ENTRIES SUPPLIED:
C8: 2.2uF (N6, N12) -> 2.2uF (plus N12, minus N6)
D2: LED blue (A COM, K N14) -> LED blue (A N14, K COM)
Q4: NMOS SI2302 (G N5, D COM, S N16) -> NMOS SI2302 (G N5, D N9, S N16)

==

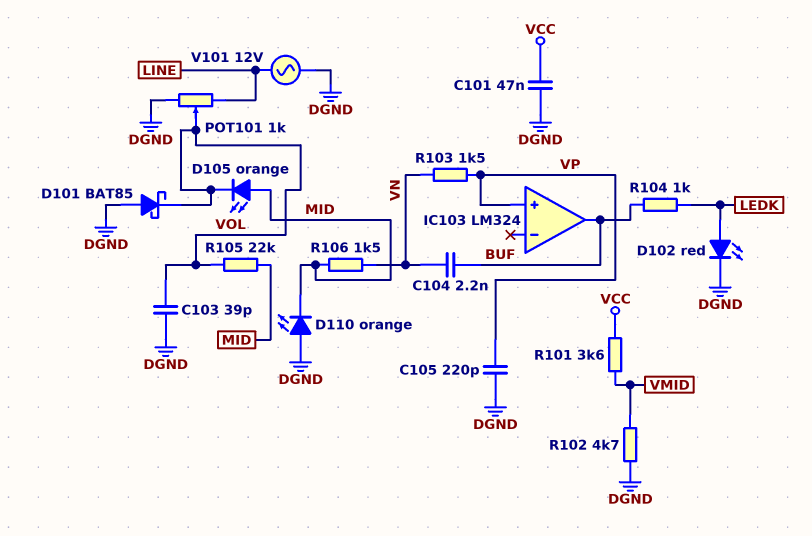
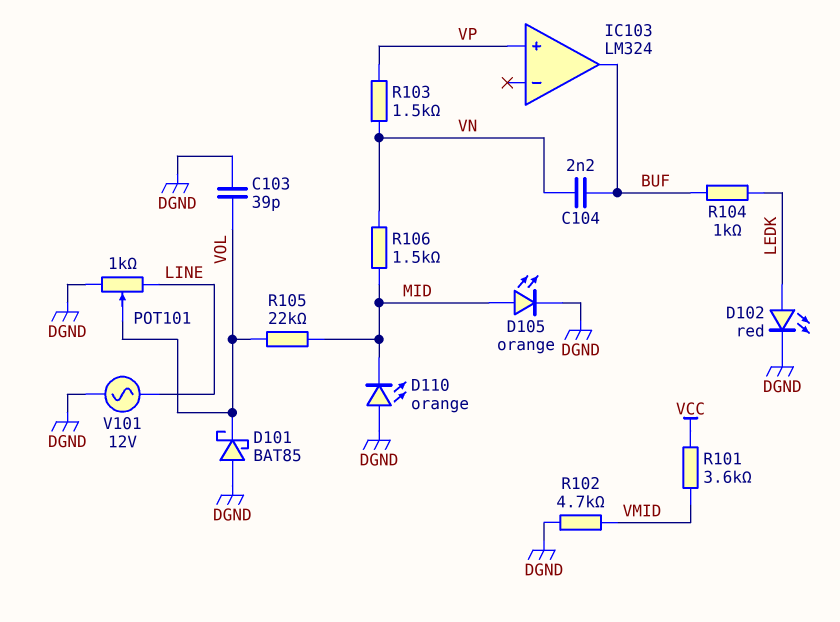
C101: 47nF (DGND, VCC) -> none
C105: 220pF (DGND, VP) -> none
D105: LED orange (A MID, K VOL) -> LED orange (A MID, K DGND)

TASK ITEM:
In the listing above, find the line with "C105: 220pF (DGND, VP) -> none" and the line with "D105: LED orange", then reproduce both and every line between them exactly.

TASK RESULT:
C105: 220pF (DGND, VP) -> none
D105: LED orange (A MID, K VOL) -> LED orange (A MID, K DGND)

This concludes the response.